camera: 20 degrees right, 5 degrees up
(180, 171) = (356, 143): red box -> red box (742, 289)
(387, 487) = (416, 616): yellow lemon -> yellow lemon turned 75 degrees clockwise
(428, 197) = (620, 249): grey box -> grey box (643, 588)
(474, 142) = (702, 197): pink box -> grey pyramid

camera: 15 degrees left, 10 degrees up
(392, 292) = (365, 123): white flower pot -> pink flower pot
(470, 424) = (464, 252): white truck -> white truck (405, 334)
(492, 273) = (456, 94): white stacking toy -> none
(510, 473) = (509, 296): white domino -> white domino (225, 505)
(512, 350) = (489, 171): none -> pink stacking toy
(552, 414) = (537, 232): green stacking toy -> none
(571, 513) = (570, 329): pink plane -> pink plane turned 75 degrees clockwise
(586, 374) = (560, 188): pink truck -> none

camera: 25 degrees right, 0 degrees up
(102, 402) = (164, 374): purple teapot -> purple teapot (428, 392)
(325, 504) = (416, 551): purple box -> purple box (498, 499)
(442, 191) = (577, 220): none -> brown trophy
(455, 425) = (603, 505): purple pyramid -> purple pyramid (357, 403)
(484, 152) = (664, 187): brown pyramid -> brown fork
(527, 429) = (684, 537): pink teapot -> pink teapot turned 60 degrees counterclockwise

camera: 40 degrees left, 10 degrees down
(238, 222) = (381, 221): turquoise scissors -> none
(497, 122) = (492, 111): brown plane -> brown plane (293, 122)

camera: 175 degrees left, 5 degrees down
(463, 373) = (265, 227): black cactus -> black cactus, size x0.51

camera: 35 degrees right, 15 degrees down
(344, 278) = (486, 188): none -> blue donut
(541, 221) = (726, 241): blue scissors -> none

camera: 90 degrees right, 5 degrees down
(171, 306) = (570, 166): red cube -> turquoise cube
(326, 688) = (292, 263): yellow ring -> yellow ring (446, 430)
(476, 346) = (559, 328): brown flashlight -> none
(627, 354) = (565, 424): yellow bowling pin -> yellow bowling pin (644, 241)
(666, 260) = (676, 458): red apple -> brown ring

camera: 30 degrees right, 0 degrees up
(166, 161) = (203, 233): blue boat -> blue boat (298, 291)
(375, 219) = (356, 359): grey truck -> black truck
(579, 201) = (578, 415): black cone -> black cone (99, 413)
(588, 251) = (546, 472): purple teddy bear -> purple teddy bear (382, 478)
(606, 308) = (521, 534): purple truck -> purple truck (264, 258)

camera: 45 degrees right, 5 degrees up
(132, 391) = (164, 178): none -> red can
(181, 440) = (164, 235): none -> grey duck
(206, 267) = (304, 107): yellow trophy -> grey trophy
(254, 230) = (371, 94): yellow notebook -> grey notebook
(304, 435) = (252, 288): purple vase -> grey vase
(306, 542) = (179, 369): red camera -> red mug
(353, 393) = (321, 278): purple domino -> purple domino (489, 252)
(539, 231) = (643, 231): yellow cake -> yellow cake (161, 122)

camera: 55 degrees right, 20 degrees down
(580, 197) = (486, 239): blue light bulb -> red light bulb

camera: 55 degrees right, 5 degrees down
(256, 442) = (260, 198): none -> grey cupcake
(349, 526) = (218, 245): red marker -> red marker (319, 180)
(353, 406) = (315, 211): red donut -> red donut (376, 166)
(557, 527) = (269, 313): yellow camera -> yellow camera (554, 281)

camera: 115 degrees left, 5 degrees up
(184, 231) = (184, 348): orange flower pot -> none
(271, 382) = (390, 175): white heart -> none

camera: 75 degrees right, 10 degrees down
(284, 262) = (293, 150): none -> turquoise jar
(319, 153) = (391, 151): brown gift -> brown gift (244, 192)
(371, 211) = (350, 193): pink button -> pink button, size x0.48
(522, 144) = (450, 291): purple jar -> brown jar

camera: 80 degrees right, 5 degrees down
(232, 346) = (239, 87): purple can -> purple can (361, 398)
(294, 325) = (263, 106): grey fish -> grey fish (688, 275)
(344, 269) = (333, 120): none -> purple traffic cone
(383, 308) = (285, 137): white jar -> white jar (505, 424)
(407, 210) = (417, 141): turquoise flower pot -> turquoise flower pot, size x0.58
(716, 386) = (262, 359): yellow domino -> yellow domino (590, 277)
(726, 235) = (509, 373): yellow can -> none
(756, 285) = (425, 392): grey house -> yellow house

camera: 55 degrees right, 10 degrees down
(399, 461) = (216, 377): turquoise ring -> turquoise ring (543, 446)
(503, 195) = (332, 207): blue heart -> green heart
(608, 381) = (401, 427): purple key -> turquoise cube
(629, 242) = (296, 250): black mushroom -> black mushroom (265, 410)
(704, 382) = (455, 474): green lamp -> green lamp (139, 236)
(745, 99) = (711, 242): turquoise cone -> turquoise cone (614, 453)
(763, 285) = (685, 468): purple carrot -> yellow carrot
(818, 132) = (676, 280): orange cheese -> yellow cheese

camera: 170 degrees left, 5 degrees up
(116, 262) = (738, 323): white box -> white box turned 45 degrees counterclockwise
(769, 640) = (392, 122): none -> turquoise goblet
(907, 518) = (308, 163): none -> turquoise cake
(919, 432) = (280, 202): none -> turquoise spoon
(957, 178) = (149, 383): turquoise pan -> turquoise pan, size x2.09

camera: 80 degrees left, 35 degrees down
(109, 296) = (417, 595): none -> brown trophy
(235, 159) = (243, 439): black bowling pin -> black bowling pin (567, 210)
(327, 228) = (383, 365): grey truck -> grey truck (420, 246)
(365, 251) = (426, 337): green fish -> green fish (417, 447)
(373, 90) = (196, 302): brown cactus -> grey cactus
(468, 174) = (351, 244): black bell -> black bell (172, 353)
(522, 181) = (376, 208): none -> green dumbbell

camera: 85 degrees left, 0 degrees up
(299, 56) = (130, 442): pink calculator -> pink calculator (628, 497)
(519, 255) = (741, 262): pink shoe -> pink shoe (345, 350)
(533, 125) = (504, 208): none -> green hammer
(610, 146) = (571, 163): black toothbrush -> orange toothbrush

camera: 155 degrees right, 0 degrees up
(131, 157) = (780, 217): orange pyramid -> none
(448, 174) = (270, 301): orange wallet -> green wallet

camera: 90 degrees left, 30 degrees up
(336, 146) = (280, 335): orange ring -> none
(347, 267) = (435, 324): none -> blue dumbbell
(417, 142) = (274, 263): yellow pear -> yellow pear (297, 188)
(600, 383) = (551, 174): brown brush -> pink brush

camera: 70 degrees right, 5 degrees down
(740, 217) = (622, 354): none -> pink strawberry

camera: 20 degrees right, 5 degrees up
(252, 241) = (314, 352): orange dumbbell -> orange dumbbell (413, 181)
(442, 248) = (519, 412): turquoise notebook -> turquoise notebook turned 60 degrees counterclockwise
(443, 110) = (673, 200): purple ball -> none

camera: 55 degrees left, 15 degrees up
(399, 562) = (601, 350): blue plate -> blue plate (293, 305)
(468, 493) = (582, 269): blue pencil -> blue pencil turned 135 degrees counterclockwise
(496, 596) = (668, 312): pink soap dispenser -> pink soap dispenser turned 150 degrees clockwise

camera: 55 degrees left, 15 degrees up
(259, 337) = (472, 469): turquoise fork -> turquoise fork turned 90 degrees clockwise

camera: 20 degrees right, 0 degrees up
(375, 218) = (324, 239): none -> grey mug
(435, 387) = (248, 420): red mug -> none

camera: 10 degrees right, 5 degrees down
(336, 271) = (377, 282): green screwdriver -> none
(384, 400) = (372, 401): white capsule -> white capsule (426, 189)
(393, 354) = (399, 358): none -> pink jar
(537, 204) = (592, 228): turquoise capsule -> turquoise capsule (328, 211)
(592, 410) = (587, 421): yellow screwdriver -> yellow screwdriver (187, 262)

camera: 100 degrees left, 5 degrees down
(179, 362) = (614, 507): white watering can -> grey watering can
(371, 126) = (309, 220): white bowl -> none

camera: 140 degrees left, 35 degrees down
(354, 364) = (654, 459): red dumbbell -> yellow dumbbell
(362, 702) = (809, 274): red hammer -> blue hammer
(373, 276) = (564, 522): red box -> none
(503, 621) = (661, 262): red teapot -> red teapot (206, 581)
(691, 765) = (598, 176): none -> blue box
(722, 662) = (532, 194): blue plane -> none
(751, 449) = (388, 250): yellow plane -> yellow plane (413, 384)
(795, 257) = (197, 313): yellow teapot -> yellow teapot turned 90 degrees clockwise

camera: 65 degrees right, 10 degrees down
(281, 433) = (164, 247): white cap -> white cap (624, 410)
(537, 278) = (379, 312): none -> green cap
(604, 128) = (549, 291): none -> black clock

--- Goal of the exercise ---
Retype exactly the lines above, from the one with "(919, 432) = (280, 202): none" through the one with "(252, 241) = (314, 352): orange", inclusive.

--- Written reply ---
(919, 432) = (280, 202): none -> turquoise spoon
(957, 178) = (149, 383): turquoise pan -> turquoise pan, size x2.09

camera: 80 degrees left, 35 degrees down
(109, 296) = (417, 595): none -> brown trophy
(235, 159) = (243, 439): black bowling pin -> black bowling pin (567, 210)
(327, 228) = (383, 365): grey truck -> grey truck (420, 246)
(365, 251) = (426, 337): green fish -> green fish (417, 447)
(373, 90) = (196, 302): brown cactus -> grey cactus
(468, 174) = (351, 244): black bell -> black bell (172, 353)
(522, 181) = (376, 208): none -> green dumbbell

camera: 85 degrees left, 0 degrees up
(299, 56) = (130, 442): pink calculator -> pink calculator (628, 497)
(519, 255) = (741, 262): pink shoe -> pink shoe (345, 350)
(533, 125) = (504, 208): none -> green hammer
(610, 146) = (571, 163): black toothbrush -> orange toothbrush

camera: 155 degrees right, 0 degrees up
(131, 157) = (780, 217): orange pyramid -> none
(448, 174) = (270, 301): orange wallet -> green wallet

camera: 90 degrees left, 30 degrees up
(336, 146) = (280, 335): orange ring -> none
(347, 267) = (435, 324): none -> blue dumbbell
(417, 142) = (274, 263): yellow pear -> yellow pear (297, 188)
(600, 383) = (551, 174): brown brush -> pink brush

camera: 70 degrees right, 5 degrees down
(740, 217) = (622, 354): none -> pink strawberry

camera: 20 degrees right, 5 degrees up
(252, 241) = (314, 352): orange dumbbell -> orange dumbbell (413, 181)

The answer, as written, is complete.